▸ About this task: Set down the data below in full and exactly, minus the pictures.

▸ Provided data:
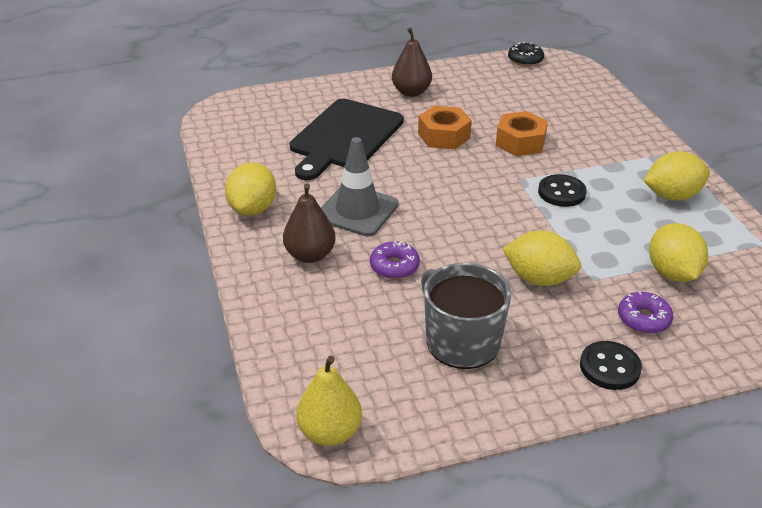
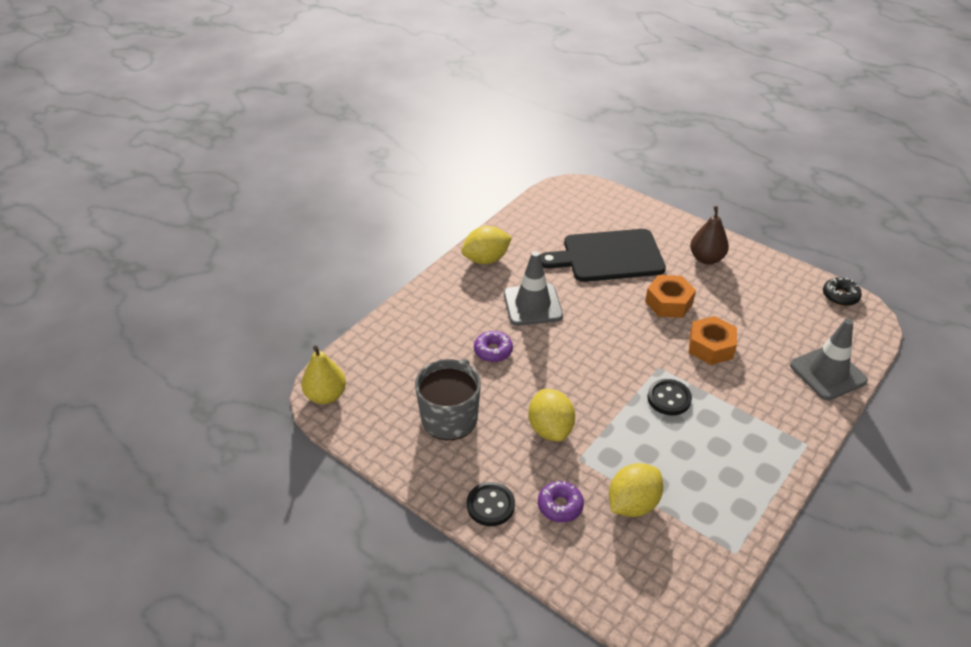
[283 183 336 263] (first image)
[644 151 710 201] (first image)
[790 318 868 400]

▸ Task solution:
[283 183 336 263] (first image)
[644 151 710 201] (first image)
[790 318 868 400]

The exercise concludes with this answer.